● **ACTION ITEM**:
Below is a listing from which only part is wanted; return exactly the lines from the one with "R1: 39k (GND, IN0) -> 1.1k (GND, IN0)" up to and including the one with "U14: NOT (in".

● **RECORDS SHOWN**:
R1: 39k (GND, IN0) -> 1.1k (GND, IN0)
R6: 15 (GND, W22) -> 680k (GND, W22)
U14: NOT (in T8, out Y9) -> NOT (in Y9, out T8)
--
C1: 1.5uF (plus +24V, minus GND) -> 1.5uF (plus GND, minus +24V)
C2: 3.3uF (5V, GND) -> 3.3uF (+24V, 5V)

● **OUTPUT OF THE TASK**:
R1: 39k (GND, IN0) -> 1.1k (GND, IN0)
R6: 15 (GND, W22) -> 680k (GND, W22)
U14: NOT (in T8, out Y9) -> NOT (in Y9, out T8)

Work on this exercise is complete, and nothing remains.